▶ _ACTIVITY_:
Go through the entries below and copy every line that holds the word "orange".

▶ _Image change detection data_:
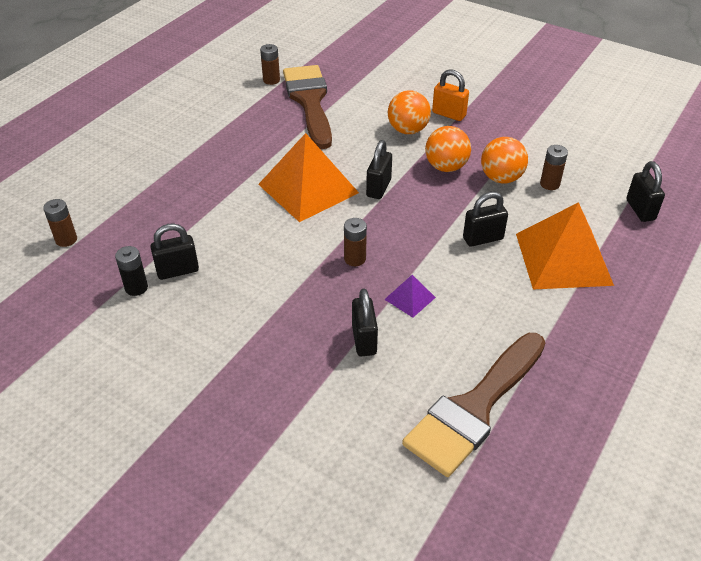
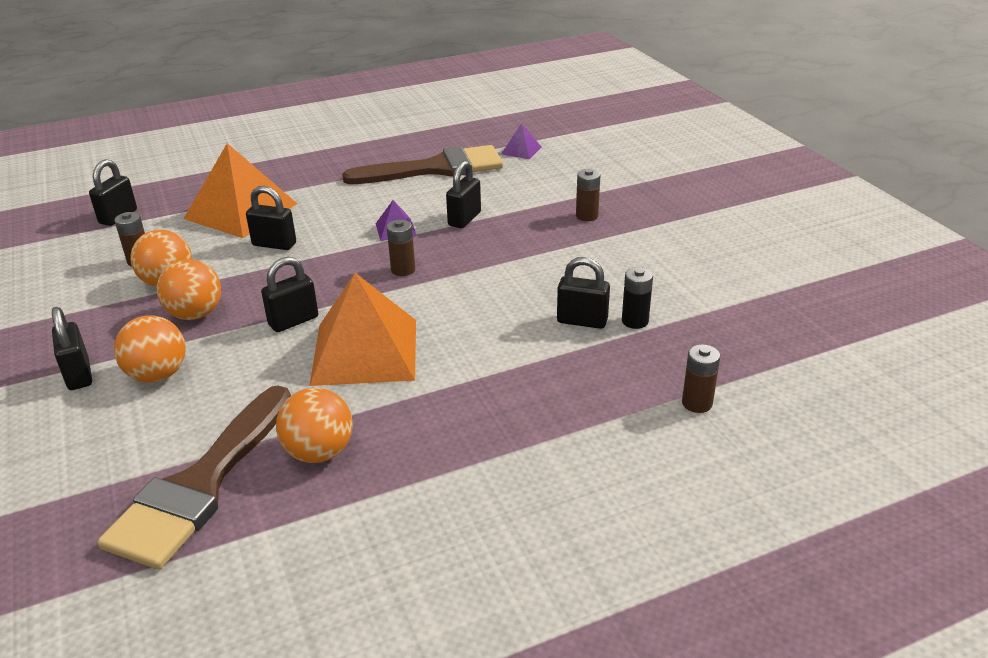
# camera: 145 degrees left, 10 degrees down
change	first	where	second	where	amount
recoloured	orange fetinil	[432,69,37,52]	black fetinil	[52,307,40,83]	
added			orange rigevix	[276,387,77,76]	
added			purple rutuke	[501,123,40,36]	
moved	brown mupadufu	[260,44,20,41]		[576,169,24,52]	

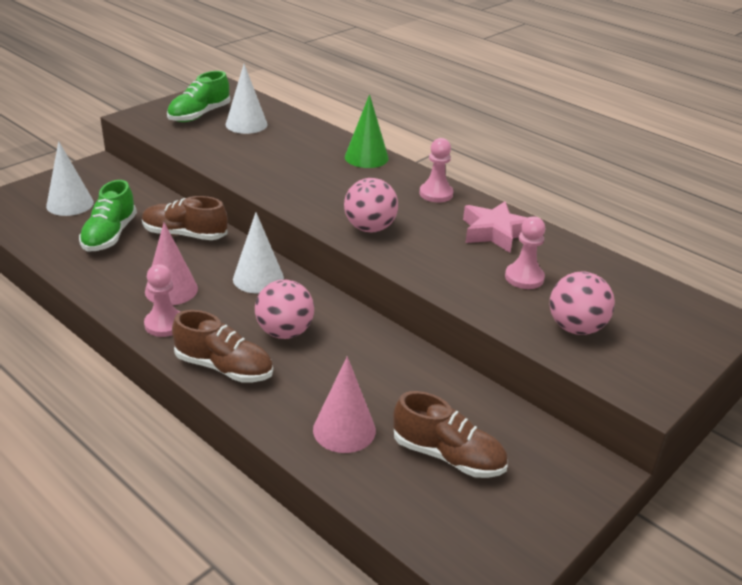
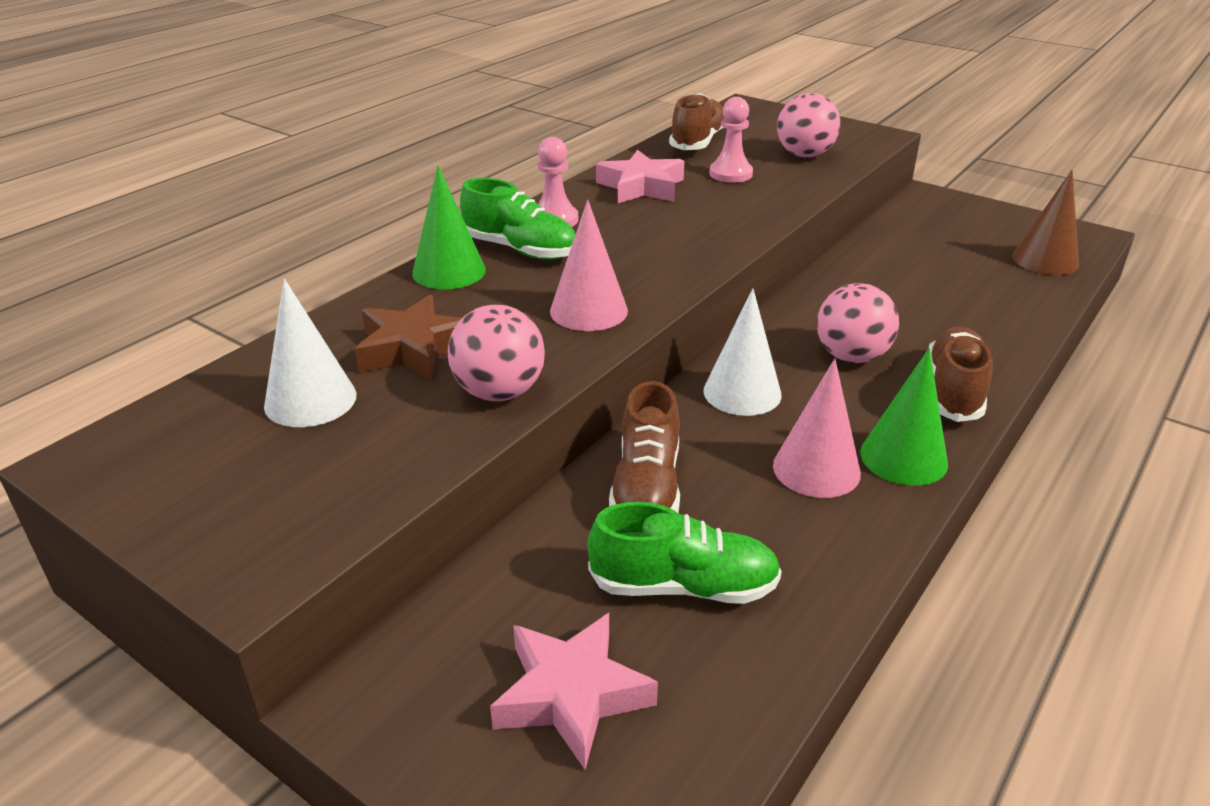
# camera: 95 degrees left, 0 degrees up
change	first	where	second	where	amount
added			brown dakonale	[355,295,107,86]	
moved	pink rigevix	[344,178,54,54]		[448,305,97,96]	
moved	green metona	[167,71,64,51]		[460,178,116,82]	
replaced	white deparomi	[46,141,48,75]	pink dakonale	[490,613,168,156]	
moved	pink deparomi	[313,356,63,97]		[550,200,78,131]	
moved	brown metona	[393,391,115,87]		[669,93,55,57]	
replaced	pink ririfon	[144,264,36,73]	green deparomi	[860,348,88,138]	
added			brown deparomi	[1012,170,67,105]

▶ _THE ANSWER_:
recoloured	orange fetinil	[432,69,37,52]	black fetinil	[52,307,40,83]	
added			orange rigevix	[276,387,77,76]	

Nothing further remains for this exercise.